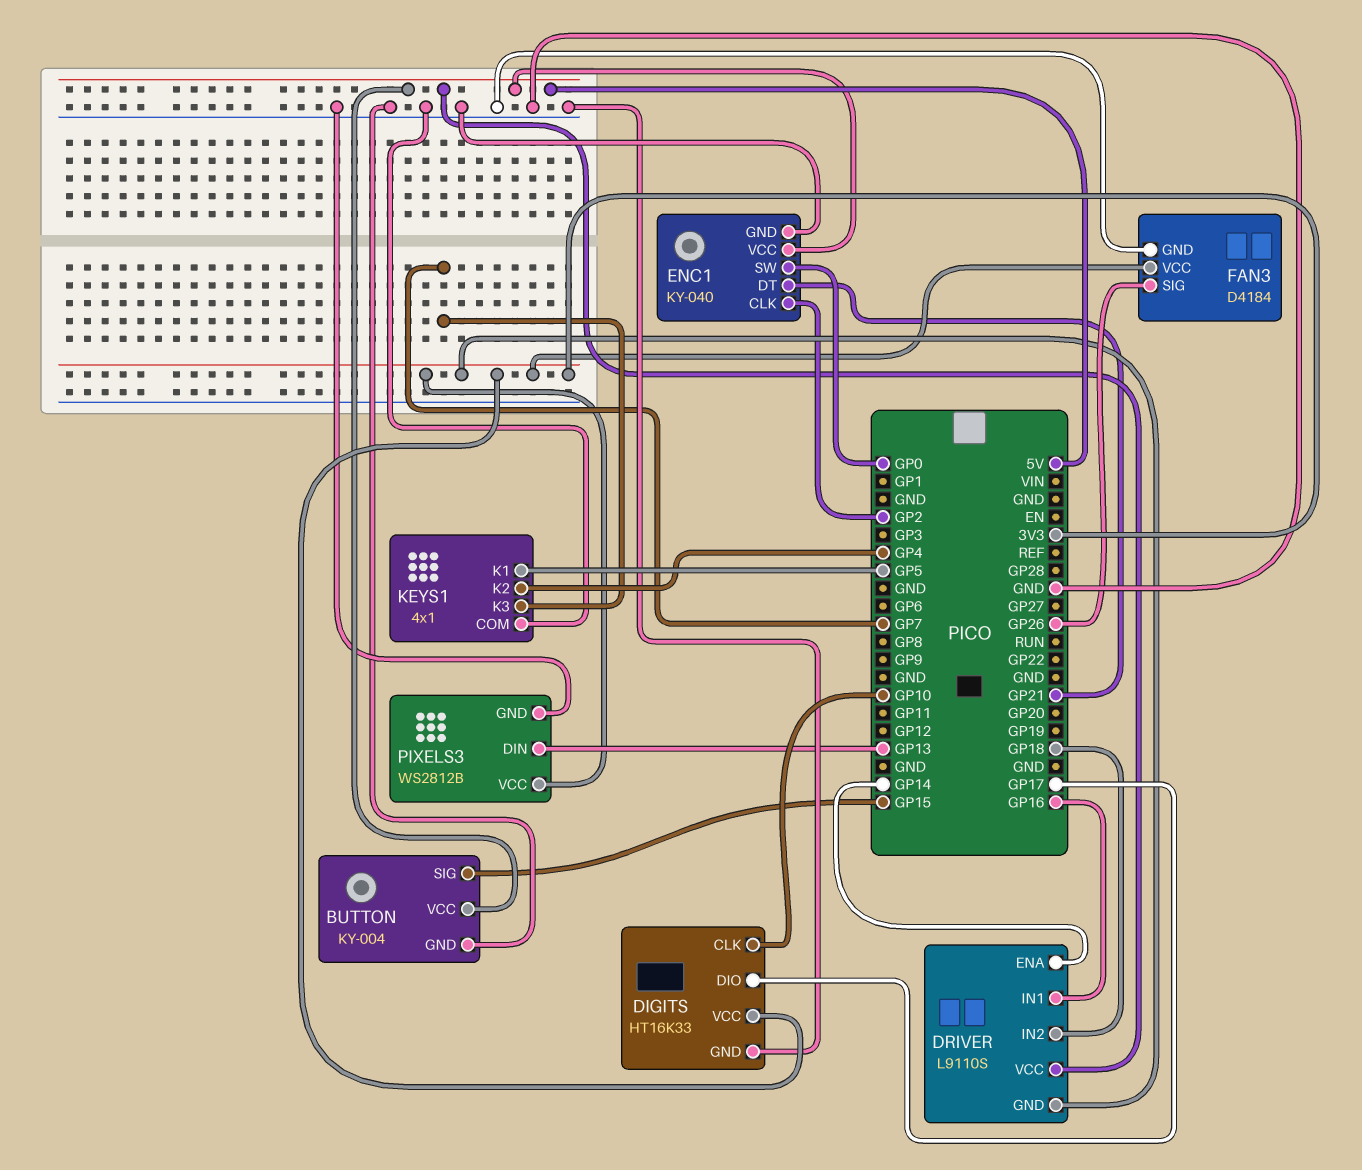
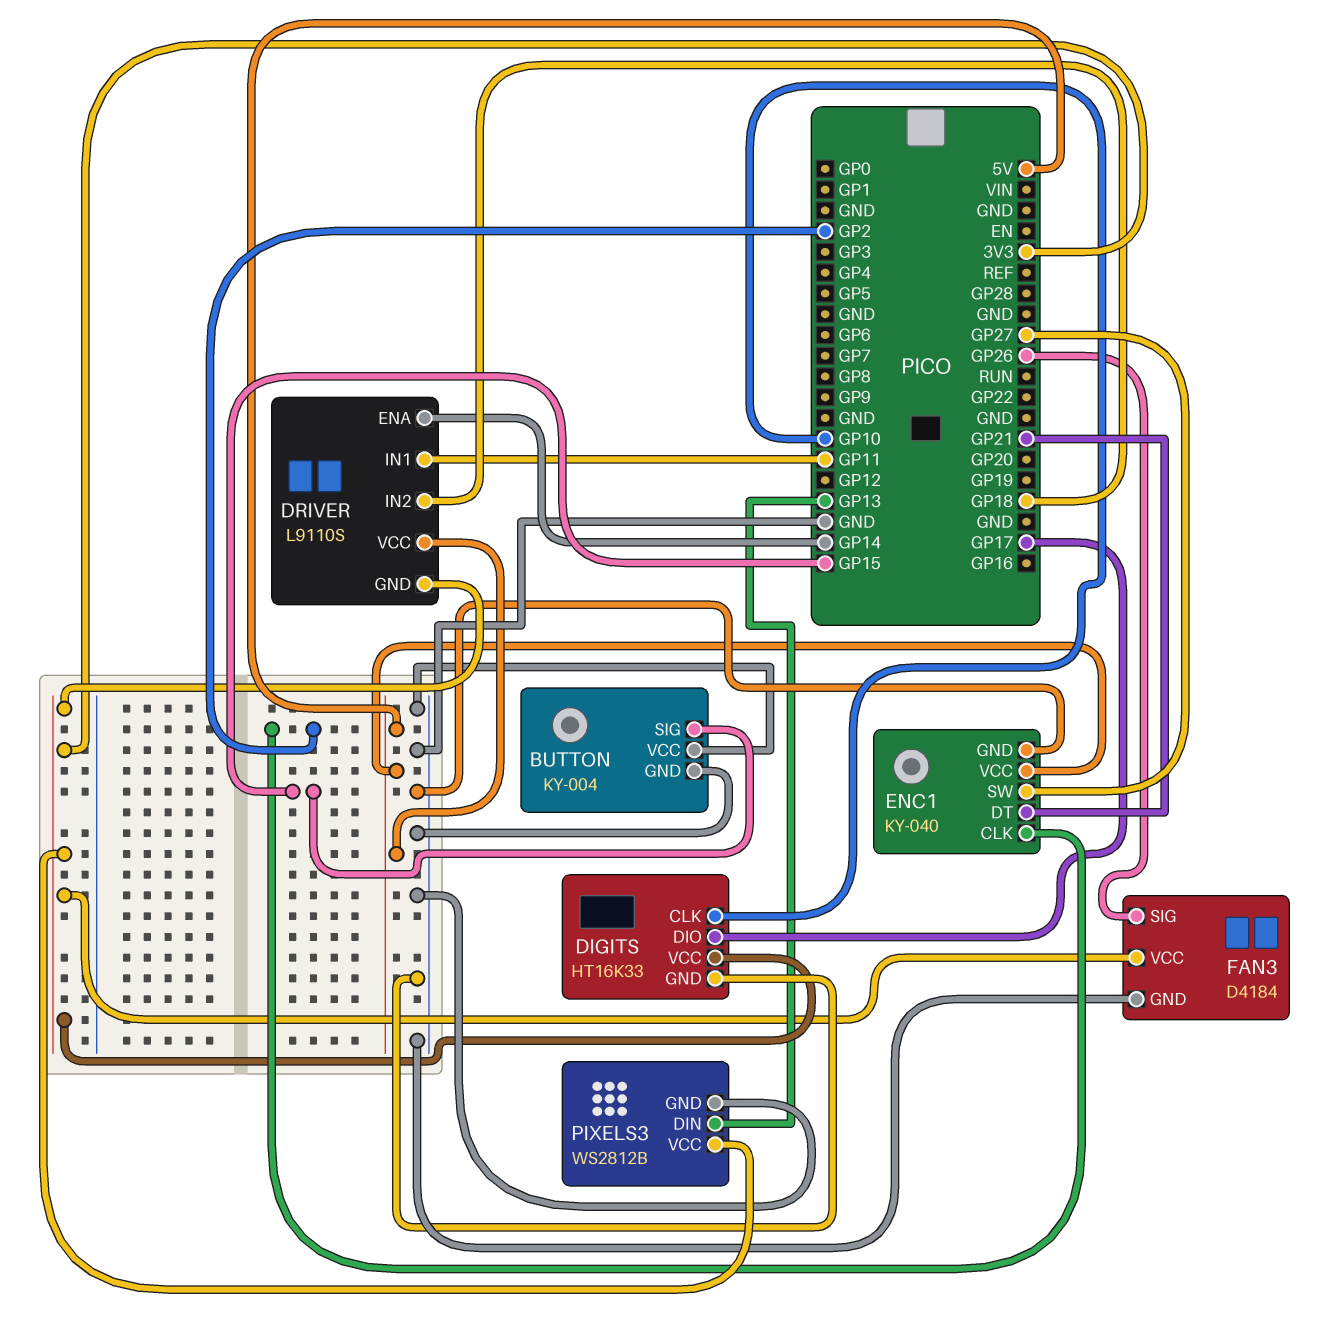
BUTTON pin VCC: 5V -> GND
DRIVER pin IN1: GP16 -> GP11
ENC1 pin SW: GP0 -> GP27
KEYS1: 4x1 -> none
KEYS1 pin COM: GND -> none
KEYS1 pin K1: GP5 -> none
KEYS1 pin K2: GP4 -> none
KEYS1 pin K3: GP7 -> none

-*-

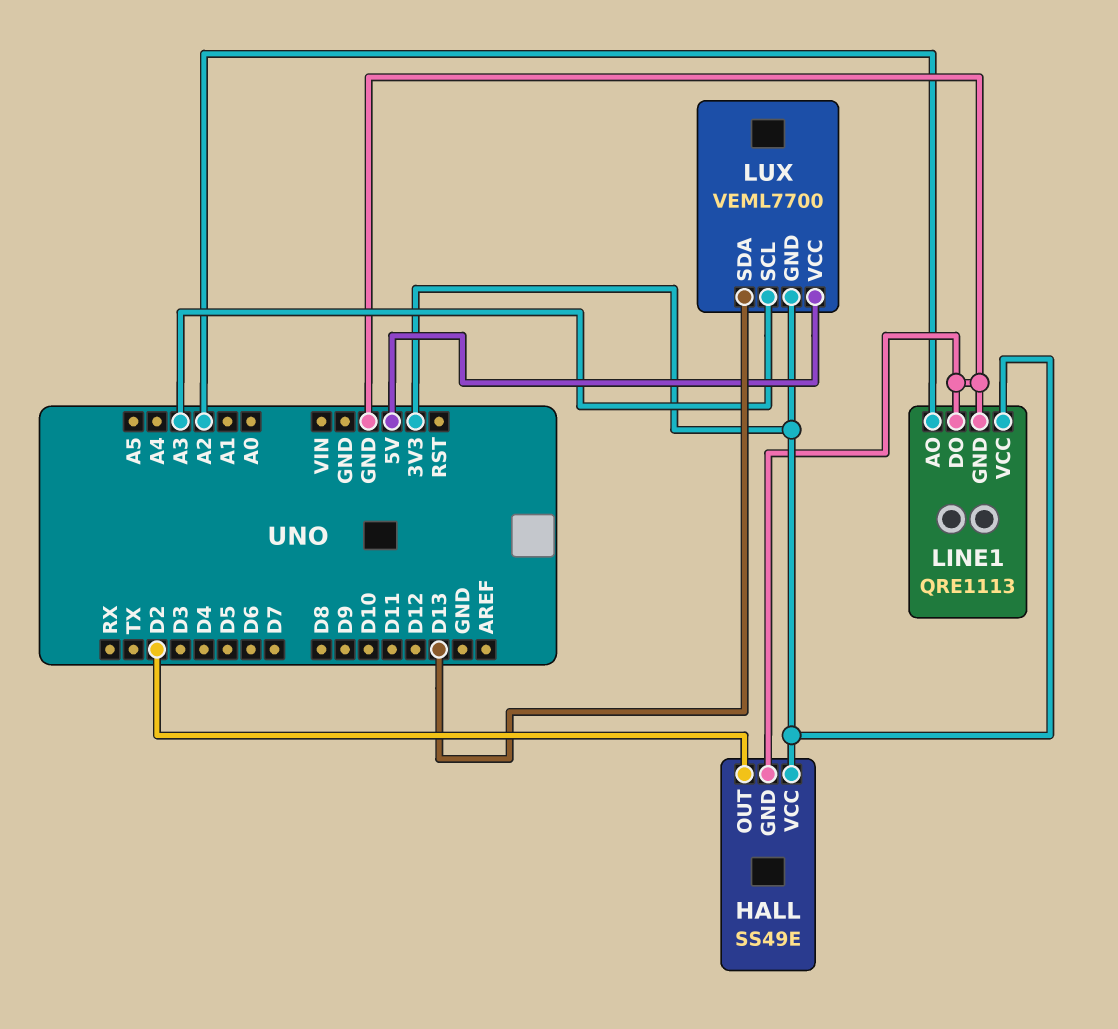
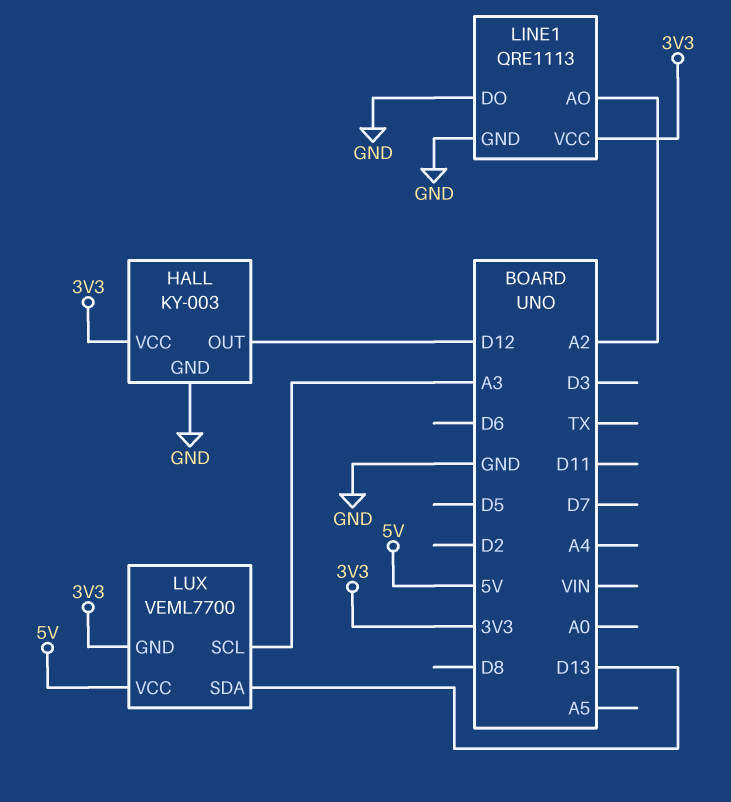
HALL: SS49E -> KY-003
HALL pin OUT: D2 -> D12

-*-

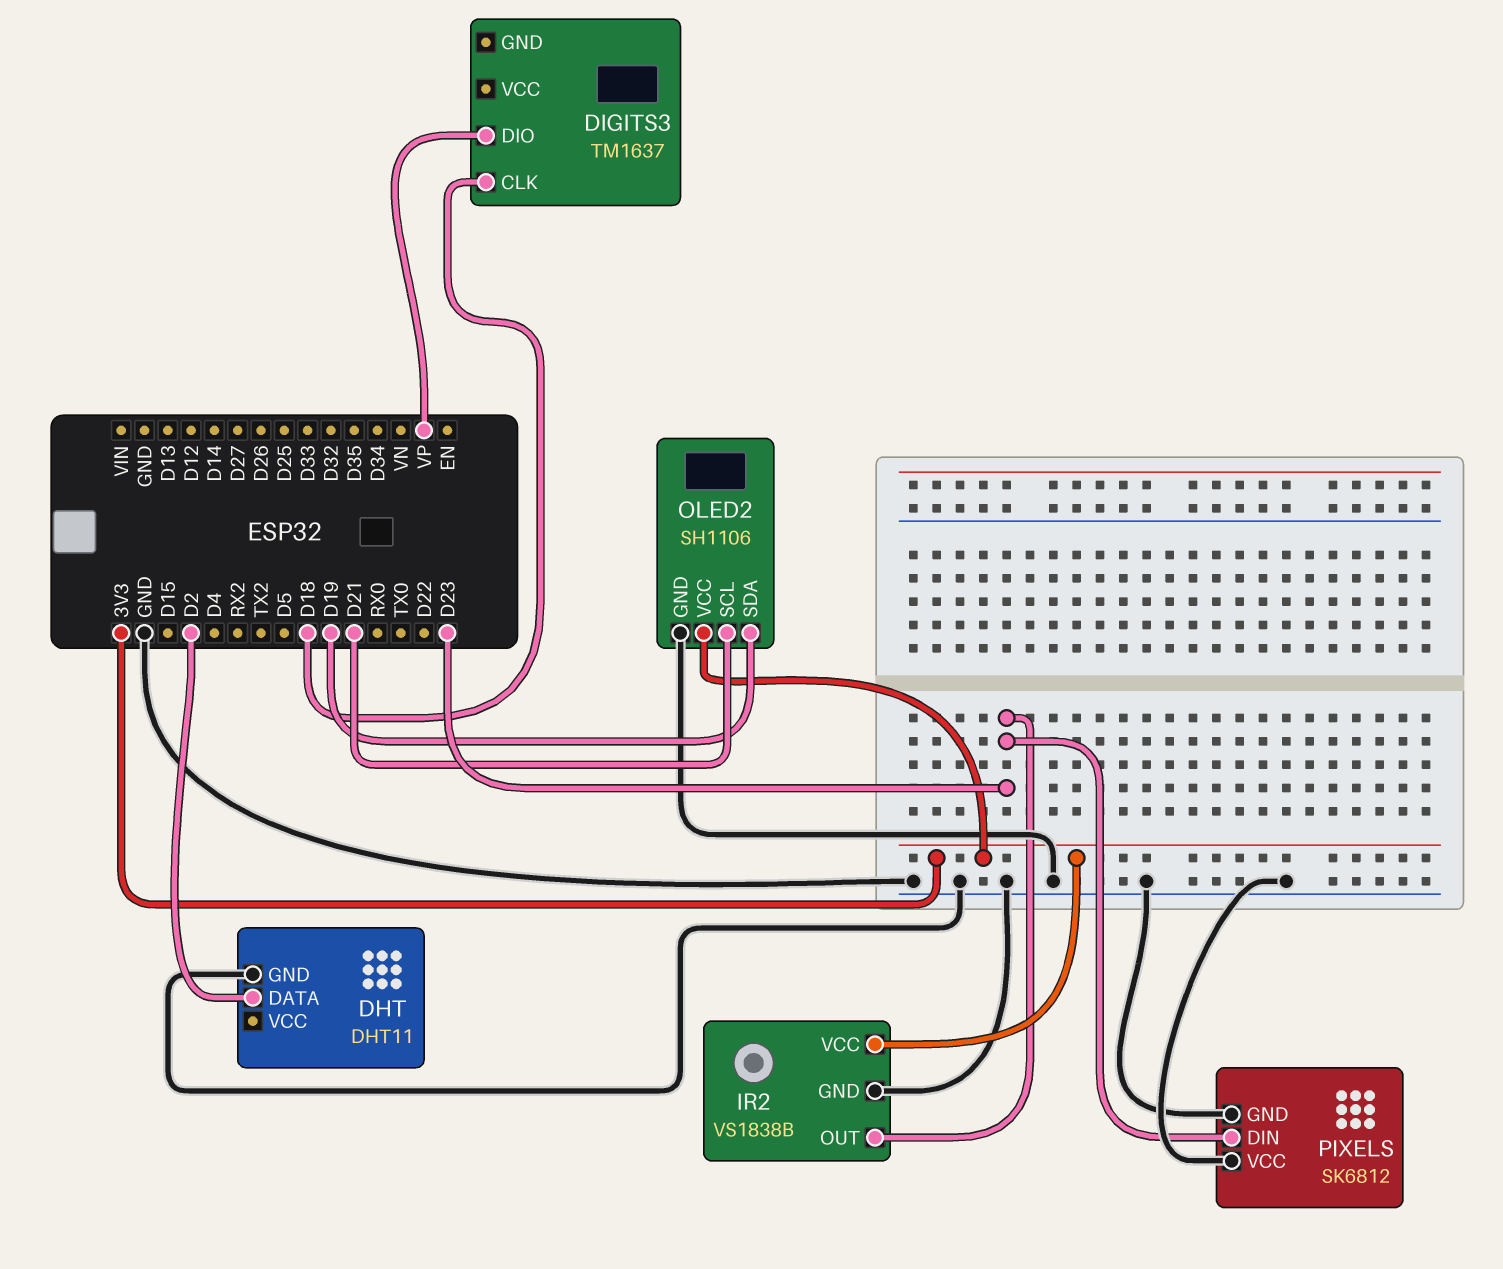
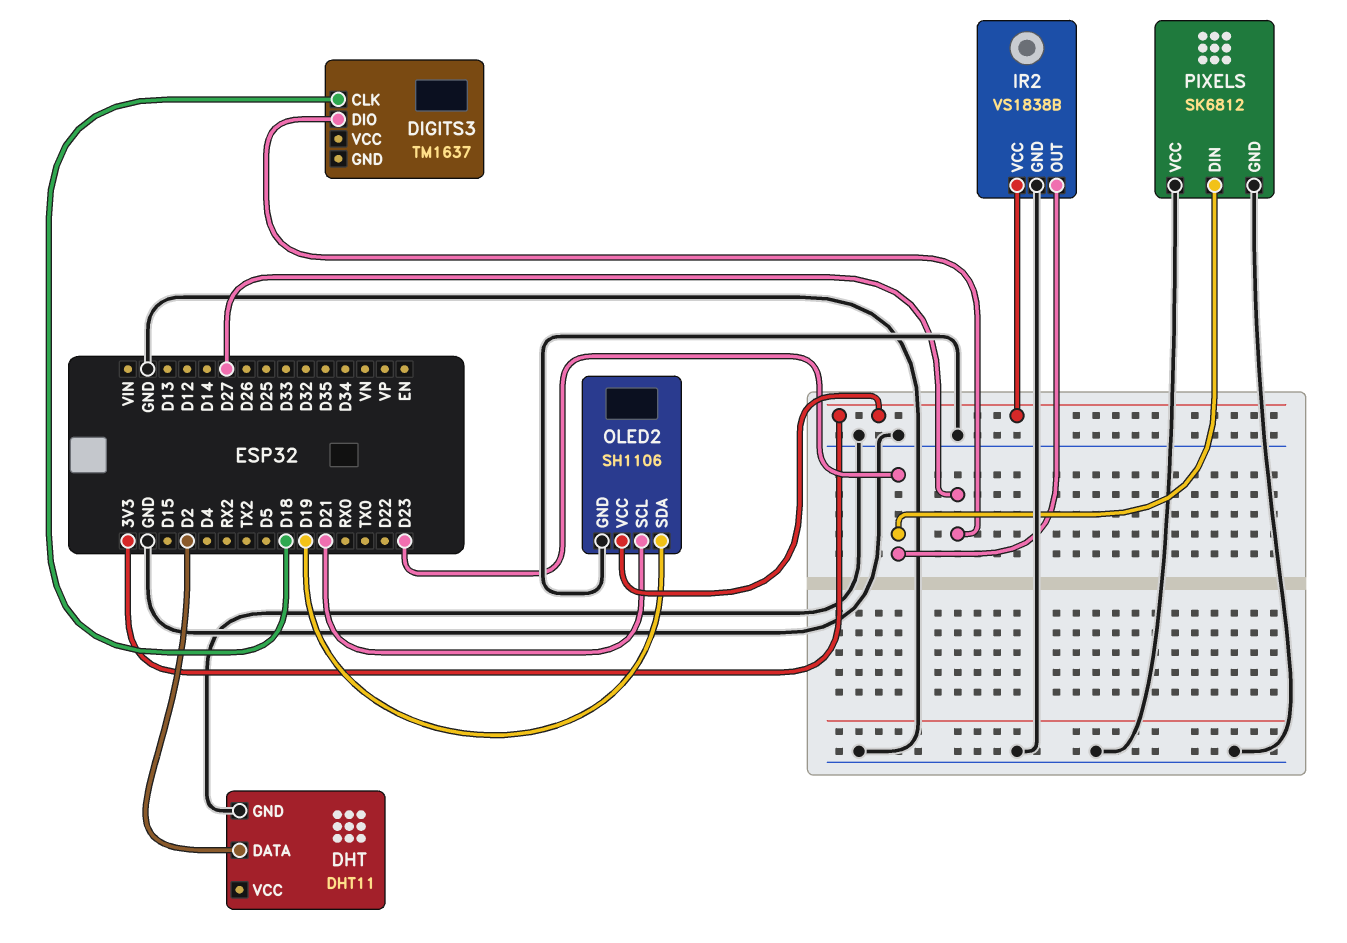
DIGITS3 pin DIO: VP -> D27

-*-

HOW TO COMPLETE THIS TASK: Everything from the line with "BUTTON pin VCC: 5V -> GND" through the line with "KEYS1 pin K3: GP7 -> none" in the listing above must be retyped exactly, with nothing added.

EXPECTED ANSWER:
BUTTON pin VCC: 5V -> GND
DRIVER pin IN1: GP16 -> GP11
ENC1 pin SW: GP0 -> GP27
KEYS1: 4x1 -> none
KEYS1 pin COM: GND -> none
KEYS1 pin K1: GP5 -> none
KEYS1 pin K2: GP4 -> none
KEYS1 pin K3: GP7 -> none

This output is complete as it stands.